Dataset excerpts:
-.-.-
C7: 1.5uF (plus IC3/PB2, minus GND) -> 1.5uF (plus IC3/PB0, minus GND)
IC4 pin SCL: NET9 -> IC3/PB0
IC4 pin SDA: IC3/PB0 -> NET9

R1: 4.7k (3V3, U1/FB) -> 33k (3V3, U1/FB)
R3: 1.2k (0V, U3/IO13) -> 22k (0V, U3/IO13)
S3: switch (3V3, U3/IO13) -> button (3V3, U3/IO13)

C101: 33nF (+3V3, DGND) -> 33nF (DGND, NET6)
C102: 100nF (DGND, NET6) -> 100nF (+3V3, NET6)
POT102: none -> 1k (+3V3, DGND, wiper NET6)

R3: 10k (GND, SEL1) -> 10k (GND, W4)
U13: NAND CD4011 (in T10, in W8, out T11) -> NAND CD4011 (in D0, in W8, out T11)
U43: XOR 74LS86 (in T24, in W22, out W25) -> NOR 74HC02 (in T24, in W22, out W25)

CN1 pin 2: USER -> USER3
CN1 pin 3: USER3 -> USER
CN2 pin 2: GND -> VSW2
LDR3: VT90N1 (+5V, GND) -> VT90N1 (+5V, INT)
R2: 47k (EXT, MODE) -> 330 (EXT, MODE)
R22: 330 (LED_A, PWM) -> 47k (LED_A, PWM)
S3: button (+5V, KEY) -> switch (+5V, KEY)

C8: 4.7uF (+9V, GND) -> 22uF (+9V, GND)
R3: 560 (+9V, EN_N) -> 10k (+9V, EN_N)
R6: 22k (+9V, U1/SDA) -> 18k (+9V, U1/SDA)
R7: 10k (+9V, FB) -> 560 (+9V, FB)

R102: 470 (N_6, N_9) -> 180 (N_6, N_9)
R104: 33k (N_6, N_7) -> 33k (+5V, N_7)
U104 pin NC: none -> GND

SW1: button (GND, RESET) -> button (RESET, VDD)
-.-.-
▶ **WHAT IS NEEDED**:
Please retype, without any change, the line containing "S3: switch (3V3, U3/IO13)" and every line after it to the end of the entries above, and only those.

▶ **WRITTEN ANSWER**:
S3: switch (3V3, U3/IO13) -> button (3V3, U3/IO13)

C101: 33nF (+3V3, DGND) -> 33nF (DGND, NET6)
C102: 100nF (DGND, NET6) -> 100nF (+3V3, NET6)
POT102: none -> 1k (+3V3, DGND, wiper NET6)

R3: 10k (GND, SEL1) -> 10k (GND, W4)
U13: NAND CD4011 (in T10, in W8, out T11) -> NAND CD4011 (in D0, in W8, out T11)
U43: XOR 74LS86 (in T24, in W22, out W25) -> NOR 74HC02 (in T24, in W22, out W25)

CN1 pin 2: USER -> USER3
CN1 pin 3: USER3 -> USER
CN2 pin 2: GND -> VSW2
LDR3: VT90N1 (+5V, GND) -> VT90N1 (+5V, INT)
R2: 47k (EXT, MODE) -> 330 (EXT, MODE)
R22: 330 (LED_A, PWM) -> 47k (LED_A, PWM)
S3: button (+5V, KEY) -> switch (+5V, KEY)

C8: 4.7uF (+9V, GND) -> 22uF (+9V, GND)
R3: 560 (+9V, EN_N) -> 10k (+9V, EN_N)
R6: 22k (+9V, U1/SDA) -> 18k (+9V, U1/SDA)
R7: 10k (+9V, FB) -> 560 (+9V, FB)

R102: 470 (N_6, N_9) -> 180 (N_6, N_9)
R104: 33k (N_6, N_7) -> 33k (+5V, N_7)
U104 pin NC: none -> GND

SW1: button (GND, RESET) -> button (RESET, VDD)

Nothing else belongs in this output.